** Dataset content follows **

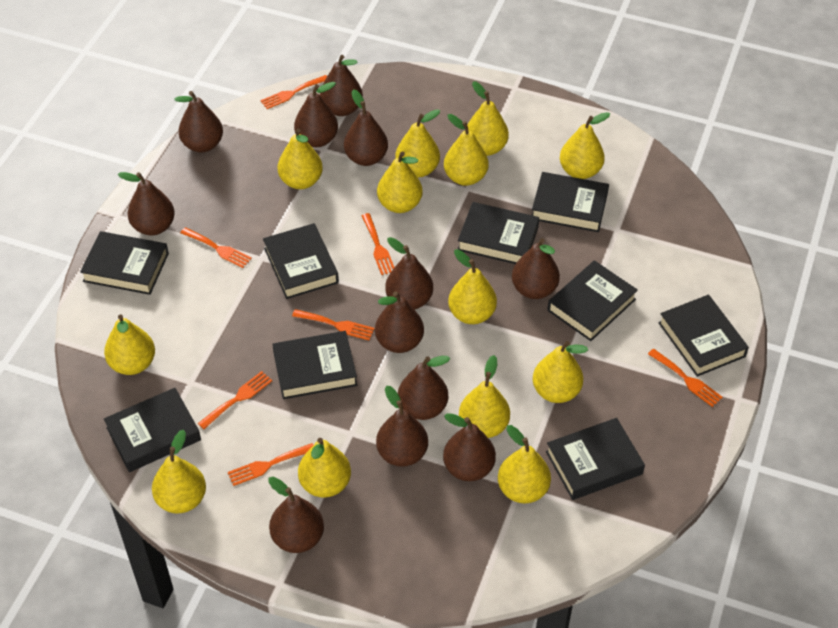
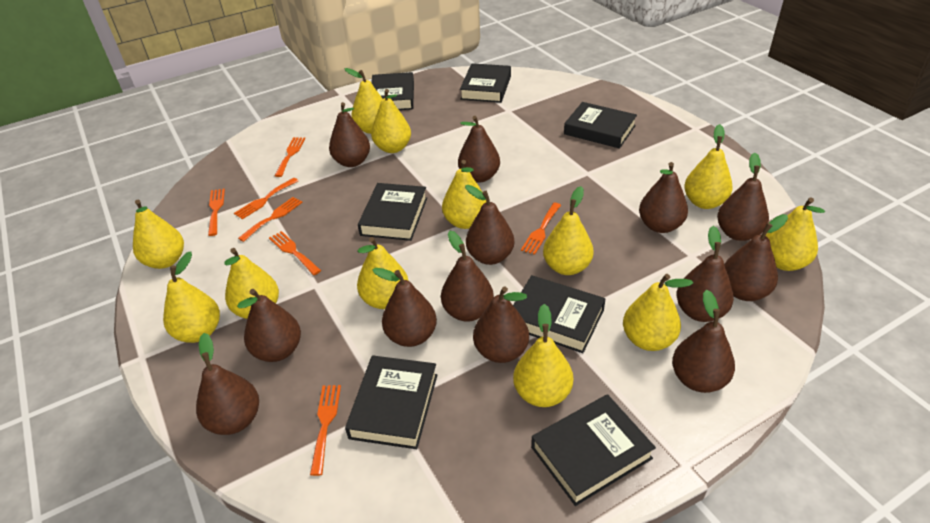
black book: [80,231,169,295] [104,388,201,472] [263,223,339,299] [272,331,357,399] [458,202,539,264] [532,172,609,232] [546,418,645,500] [547,260,638,341] [658,295,749,377] = 9 -> [345,355,437,449] [358,183,427,241] [371,72,414,110] [460,63,511,103] [513,275,606,353] [531,394,656,506] [564,102,637,149] = 7
brown pear: [118,172,175,236] [174,91,223,153] [268,477,324,553] [294,82,338,147] [320,55,363,116] [344,89,388,166] [375,291,424,353] [376,386,428,467] [385,237,433,310] [398,356,450,420] [443,413,496,481] [512,238,560,299] = 12 -> [196,333,259,435] [237,289,301,362] [329,102,370,167] [373,268,437,347] [441,231,494,322] [458,116,500,183] [465,185,514,265] [473,286,529,363] [639,162,688,233] [672,290,735,393] [676,226,734,322] [717,153,769,241] [724,214,788,301] = 13
yellow pear: [104,314,155,375] [152,430,206,514] [278,128,323,189] [298,438,351,498] [377,151,423,213] [395,109,440,178] [444,114,488,186] [448,249,497,324] [459,355,510,438] [467,81,509,156] [498,425,551,503] [533,341,588,403] [560,112,610,179] = 13 -> [133,200,184,269] [163,251,220,343] [224,248,279,319] [345,68,382,134] [357,237,408,309] [371,89,411,153] [442,160,486,229] [513,304,573,407] [543,186,594,275] [623,274,693,351] [684,124,733,209] [766,197,825,271] = 12

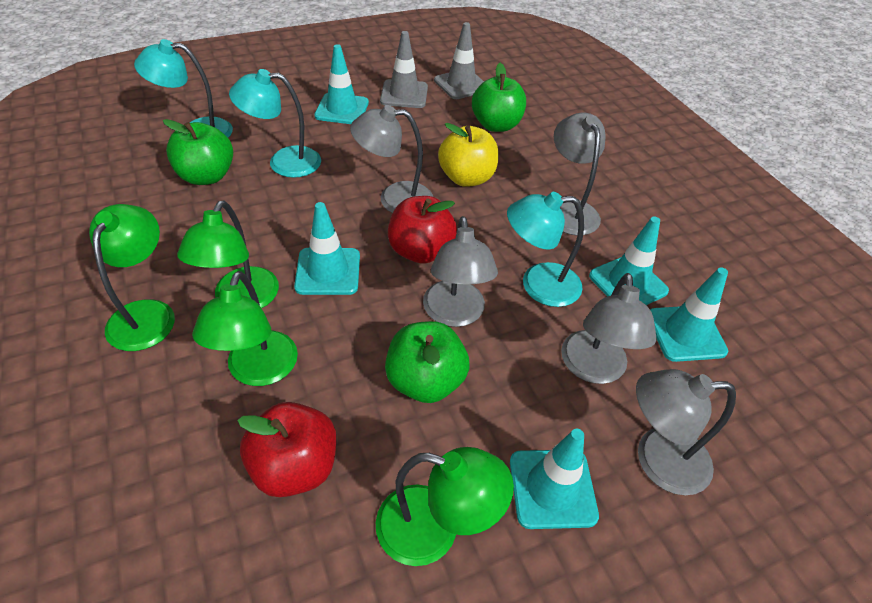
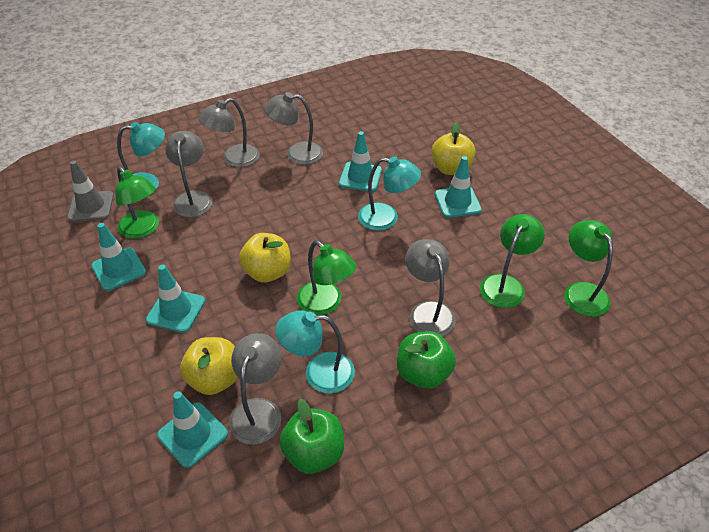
green apple: [163,119,233,185] [385,321,470,403] [472,63,526,132] = 3 -> [279,399,344,474] [397,331,456,389] = 2
grey traffic cone: [380,31,428,108] [434,22,484,99] = 2 -> [67,160,114,222] = 1
red apple: [237,402,336,497] [388,196,457,264] = 2 -> none = 0
yellow apple: [438,123,499,187] = 1 -> [180,337,238,395] [239,233,291,282] [431,122,476,175] = 3

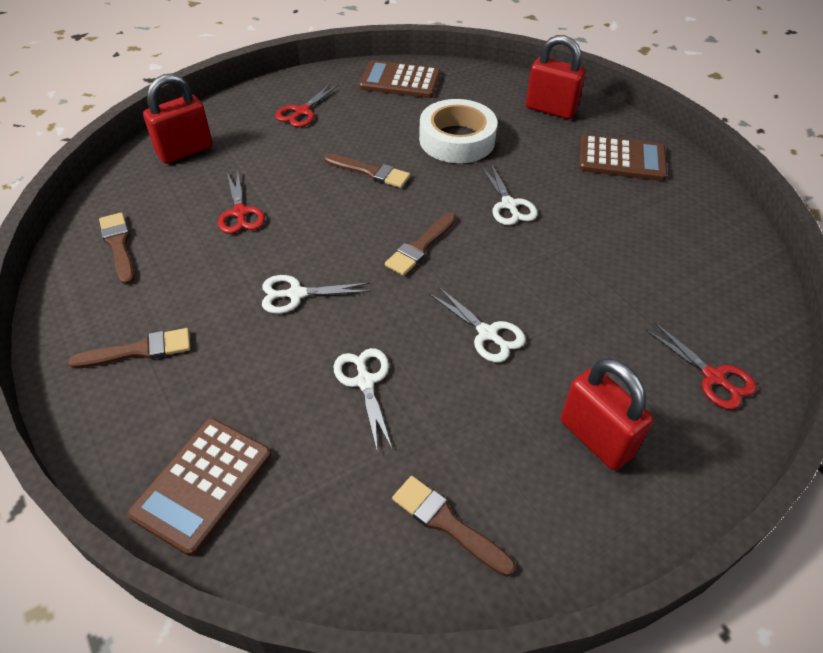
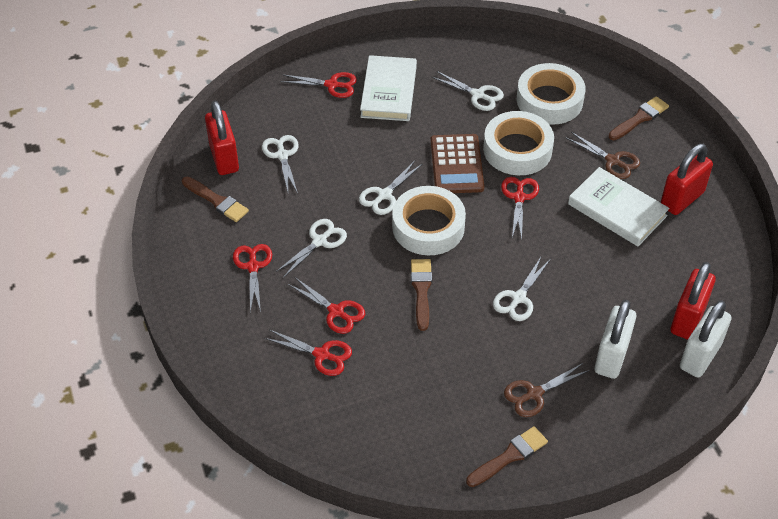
brown brush: [68,328,190,368] [99,212,135,285] [324,154,410,188] [385,213,456,276] [392,476,516,577] = 5 -> [182,176,249,222] [411,259,432,331] [466,426,548,487] [609,96,669,140] = 4
brown calculator: [127,418,271,556] [359,60,440,98] [579,135,667,181] = 3 -> [430,134,484,193] = 1
brown scissors: none = 0 -> [504,363,590,417] [565,132,640,179] = 2
red scissors: [218,172,265,234] [275,83,339,127] [646,323,757,410] = 3 -> [233,244,272,313] [264,330,352,376] [281,72,357,98] [288,278,365,334] [501,177,539,239] = 5
white book: none = 0 -> [360,55,417,121] [568,167,669,246] = 2
white padlock: none = 0 -> [595,300,636,379] [680,300,732,378] = 2
white scissors: [262,275,371,314] [333,348,392,449] [429,286,526,362] [481,163,538,225] = 4 -> [262,135,299,193] [276,219,347,278] [359,161,422,215] [432,71,504,111] [493,255,550,321] = 5
white tape: [419,99,498,163] = 1 -> [392,186,466,255] [483,111,554,175] [516,63,585,125] = 3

** End of Dataset content **

▶ [The problem]: Restate every line of the listing exactly. Pictures are not part of the copy.

▶ [Exercise response]:
black book: [80,231,169,295] [104,388,201,472] [263,223,339,299] [272,331,357,399] [458,202,539,264] [532,172,609,232] [546,418,645,500] [547,260,638,341] [658,295,749,377] = 9 -> [345,355,437,449] [358,183,427,241] [371,72,414,110] [460,63,511,103] [513,275,606,353] [531,394,656,506] [564,102,637,149] = 7
brown pear: [118,172,175,236] [174,91,223,153] [268,477,324,553] [294,82,338,147] [320,55,363,116] [344,89,388,166] [375,291,424,353] [376,386,428,467] [385,237,433,310] [398,356,450,420] [443,413,496,481] [512,238,560,299] = 12 -> [196,333,259,435] [237,289,301,362] [329,102,370,167] [373,268,437,347] [441,231,494,322] [458,116,500,183] [465,185,514,265] [473,286,529,363] [639,162,688,233] [672,290,735,393] [676,226,734,322] [717,153,769,241] [724,214,788,301] = 13
yellow pear: [104,314,155,375] [152,430,206,514] [278,128,323,189] [298,438,351,498] [377,151,423,213] [395,109,440,178] [444,114,488,186] [448,249,497,324] [459,355,510,438] [467,81,509,156] [498,425,551,503] [533,341,588,403] [560,112,610,179] = 13 -> [133,200,184,269] [163,251,220,343] [224,248,279,319] [345,68,382,134] [357,237,408,309] [371,89,411,153] [442,160,486,229] [513,304,573,407] [543,186,594,275] [623,274,693,351] [684,124,733,209] [766,197,825,271] = 12

green apple: [163,119,233,185] [385,321,470,403] [472,63,526,132] = 3 -> [279,399,344,474] [397,331,456,389] = 2
grey traffic cone: [380,31,428,108] [434,22,484,99] = 2 -> [67,160,114,222] = 1
red apple: [237,402,336,497] [388,196,457,264] = 2 -> none = 0
yellow apple: [438,123,499,187] = 1 -> [180,337,238,395] [239,233,291,282] [431,122,476,175] = 3

brown brush: [68,328,190,368] [99,212,135,285] [324,154,410,188] [385,213,456,276] [392,476,516,577] = 5 -> [182,176,249,222] [411,259,432,331] [466,426,548,487] [609,96,669,140] = 4
brown calculator: [127,418,271,556] [359,60,440,98] [579,135,667,181] = 3 -> [430,134,484,193] = 1
brown scissors: none = 0 -> [504,363,590,417] [565,132,640,179] = 2
red scissors: [218,172,265,234] [275,83,339,127] [646,323,757,410] = 3 -> [233,244,272,313] [264,330,352,376] [281,72,357,98] [288,278,365,334] [501,177,539,239] = 5
white book: none = 0 -> [360,55,417,121] [568,167,669,246] = 2
white padlock: none = 0 -> [595,300,636,379] [680,300,732,378] = 2
white scissors: [262,275,371,314] [333,348,392,449] [429,286,526,362] [481,163,538,225] = 4 -> [262,135,299,193] [276,219,347,278] [359,161,422,215] [432,71,504,111] [493,255,550,321] = 5
white tape: [419,99,498,163] = 1 -> [392,186,466,255] [483,111,554,175] [516,63,585,125] = 3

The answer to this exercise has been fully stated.